▶ _Problem statement_
Only the lines from the start of the entries through the line with "blue arrow: (75, 174) -> (35, 131), moved" should be returned, each exactly as it stands, and no pictures.

▶ _Record extracts_

○ ○ ○ ○

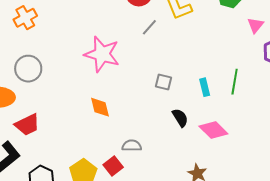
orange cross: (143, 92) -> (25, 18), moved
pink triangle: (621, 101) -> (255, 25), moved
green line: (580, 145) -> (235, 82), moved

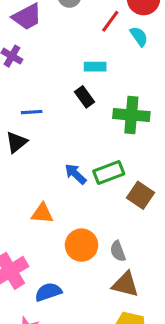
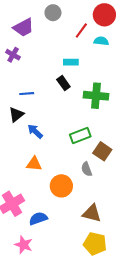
cyan semicircle: (139, 36) -> (101, 41), turned -48
blue arrow: (75, 174) -> (35, 131), moved
gray semicircle: (118, 251) -> (87, 169), moved

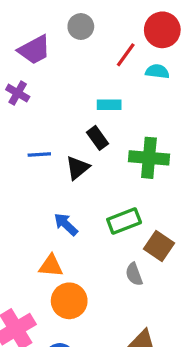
black triangle: (16, 115) -> (78, 168), moved
blue arrow: (35, 131) -> (66, 224), moved
orange circle: (61, 186) -> (69, 301), moved

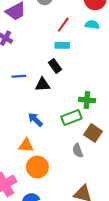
red line: (126, 55) -> (63, 25), moved
green cross: (149, 158) -> (87, 100), moved, size x0.7
black triangle: (78, 168) -> (43, 85), turned 35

○ ○ ○ ○

▶ _Exercise solution_
orange cross: (143, 92) -> (25, 18), moved
pink triangle: (621, 101) -> (255, 25), moved
green line: (580, 145) -> (235, 82), moved

cyan semicircle: (139, 36) -> (101, 41), turned -48
blue arrow: (75, 174) -> (35, 131), moved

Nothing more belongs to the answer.